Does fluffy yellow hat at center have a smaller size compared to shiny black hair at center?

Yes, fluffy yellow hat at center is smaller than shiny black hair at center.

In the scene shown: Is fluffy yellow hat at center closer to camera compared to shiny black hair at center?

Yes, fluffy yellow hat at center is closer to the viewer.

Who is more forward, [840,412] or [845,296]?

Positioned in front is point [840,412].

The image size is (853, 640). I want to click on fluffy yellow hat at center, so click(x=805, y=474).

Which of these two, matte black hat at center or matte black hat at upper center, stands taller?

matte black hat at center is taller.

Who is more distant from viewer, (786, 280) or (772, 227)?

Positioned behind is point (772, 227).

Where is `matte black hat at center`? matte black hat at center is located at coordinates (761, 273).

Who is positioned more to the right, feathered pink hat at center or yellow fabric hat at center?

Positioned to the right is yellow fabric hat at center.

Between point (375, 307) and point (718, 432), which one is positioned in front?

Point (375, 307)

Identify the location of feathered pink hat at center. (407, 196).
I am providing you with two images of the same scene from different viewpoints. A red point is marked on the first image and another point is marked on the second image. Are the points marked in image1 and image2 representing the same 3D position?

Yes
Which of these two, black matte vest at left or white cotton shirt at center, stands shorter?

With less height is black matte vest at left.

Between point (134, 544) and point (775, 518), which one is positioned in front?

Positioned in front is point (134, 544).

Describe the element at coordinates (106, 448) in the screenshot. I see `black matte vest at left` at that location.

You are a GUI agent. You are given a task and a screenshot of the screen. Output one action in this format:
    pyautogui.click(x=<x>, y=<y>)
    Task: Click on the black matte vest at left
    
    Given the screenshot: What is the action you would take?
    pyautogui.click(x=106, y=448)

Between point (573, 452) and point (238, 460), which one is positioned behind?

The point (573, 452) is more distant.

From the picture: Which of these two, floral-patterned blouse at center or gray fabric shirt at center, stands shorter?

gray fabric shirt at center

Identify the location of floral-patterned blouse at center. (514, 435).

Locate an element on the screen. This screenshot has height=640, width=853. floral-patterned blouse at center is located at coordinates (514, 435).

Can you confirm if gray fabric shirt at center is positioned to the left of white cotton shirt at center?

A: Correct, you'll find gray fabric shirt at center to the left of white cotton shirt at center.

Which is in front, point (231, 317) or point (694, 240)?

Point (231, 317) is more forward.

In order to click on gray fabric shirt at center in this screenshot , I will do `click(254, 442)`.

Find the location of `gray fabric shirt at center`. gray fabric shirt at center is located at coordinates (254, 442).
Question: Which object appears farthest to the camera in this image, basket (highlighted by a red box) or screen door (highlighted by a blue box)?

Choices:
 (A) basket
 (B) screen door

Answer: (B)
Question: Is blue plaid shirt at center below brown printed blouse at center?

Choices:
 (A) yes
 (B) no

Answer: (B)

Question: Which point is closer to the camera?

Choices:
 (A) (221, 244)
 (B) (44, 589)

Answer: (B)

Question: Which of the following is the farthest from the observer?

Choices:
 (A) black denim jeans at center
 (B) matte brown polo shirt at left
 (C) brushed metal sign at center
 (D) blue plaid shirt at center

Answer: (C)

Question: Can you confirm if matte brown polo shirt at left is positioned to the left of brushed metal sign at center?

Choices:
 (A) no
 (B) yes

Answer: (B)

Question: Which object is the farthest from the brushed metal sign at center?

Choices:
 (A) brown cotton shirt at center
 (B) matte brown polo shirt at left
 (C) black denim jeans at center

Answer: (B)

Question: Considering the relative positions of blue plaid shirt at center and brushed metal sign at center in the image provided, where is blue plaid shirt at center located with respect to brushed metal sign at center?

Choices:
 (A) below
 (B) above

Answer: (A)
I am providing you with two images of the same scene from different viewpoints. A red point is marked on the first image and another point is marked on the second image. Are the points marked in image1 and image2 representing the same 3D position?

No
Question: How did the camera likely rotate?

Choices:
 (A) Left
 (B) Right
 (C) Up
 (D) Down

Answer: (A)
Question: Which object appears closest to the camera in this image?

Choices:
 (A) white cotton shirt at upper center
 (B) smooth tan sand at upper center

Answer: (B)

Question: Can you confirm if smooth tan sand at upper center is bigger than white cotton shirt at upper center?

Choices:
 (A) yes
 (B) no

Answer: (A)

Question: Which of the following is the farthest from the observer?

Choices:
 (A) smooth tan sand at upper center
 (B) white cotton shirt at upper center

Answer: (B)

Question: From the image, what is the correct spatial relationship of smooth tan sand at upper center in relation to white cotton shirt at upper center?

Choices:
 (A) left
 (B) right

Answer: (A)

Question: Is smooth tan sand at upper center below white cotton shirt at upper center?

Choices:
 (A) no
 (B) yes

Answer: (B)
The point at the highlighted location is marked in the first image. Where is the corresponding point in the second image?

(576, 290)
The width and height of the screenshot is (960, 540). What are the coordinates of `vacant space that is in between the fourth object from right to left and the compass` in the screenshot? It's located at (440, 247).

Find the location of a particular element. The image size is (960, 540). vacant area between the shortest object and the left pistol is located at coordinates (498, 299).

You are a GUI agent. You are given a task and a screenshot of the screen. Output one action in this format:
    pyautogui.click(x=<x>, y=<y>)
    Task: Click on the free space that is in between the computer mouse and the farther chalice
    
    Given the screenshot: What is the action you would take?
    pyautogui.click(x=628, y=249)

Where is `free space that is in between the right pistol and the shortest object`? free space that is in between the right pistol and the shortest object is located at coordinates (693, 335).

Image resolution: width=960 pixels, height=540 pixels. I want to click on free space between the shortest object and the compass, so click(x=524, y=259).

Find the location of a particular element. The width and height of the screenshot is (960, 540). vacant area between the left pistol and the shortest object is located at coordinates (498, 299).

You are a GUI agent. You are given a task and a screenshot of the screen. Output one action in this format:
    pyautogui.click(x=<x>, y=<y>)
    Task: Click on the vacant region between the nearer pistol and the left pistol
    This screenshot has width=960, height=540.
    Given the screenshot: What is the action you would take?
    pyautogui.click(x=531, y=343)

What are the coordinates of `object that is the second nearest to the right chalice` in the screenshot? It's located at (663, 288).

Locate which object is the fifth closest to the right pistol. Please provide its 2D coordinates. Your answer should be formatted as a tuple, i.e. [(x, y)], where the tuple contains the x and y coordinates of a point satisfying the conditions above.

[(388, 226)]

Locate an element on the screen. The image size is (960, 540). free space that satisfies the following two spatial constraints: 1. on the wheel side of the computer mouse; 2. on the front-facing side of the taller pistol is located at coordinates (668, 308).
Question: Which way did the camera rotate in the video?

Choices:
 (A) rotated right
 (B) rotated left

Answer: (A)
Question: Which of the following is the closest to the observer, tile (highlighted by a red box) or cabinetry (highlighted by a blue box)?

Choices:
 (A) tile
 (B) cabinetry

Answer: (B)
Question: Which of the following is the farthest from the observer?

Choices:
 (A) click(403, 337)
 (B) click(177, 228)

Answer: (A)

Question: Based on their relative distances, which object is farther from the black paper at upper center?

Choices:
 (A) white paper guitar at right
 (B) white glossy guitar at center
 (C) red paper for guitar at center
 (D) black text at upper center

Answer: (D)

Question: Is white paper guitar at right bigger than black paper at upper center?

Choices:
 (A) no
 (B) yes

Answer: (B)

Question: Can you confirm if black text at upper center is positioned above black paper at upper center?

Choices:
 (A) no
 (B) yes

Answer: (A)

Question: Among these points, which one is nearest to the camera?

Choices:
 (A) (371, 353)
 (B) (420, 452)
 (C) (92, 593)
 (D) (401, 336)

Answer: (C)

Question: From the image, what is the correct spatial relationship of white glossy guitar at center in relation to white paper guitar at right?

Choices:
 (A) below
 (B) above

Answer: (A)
━━━━
## INSTRUCTION
Copy out the part of the items that opens with the line containing "guitar at right?" and runs through the end of the items, including both ends, keeping every line unchanged.

## SOLUTION
Question: From the image, what is the correct spatial relationship of white glossy guitar at center in relation to white paper guitar at right?

Choices:
 (A) below
 (B) above

Answer: (A)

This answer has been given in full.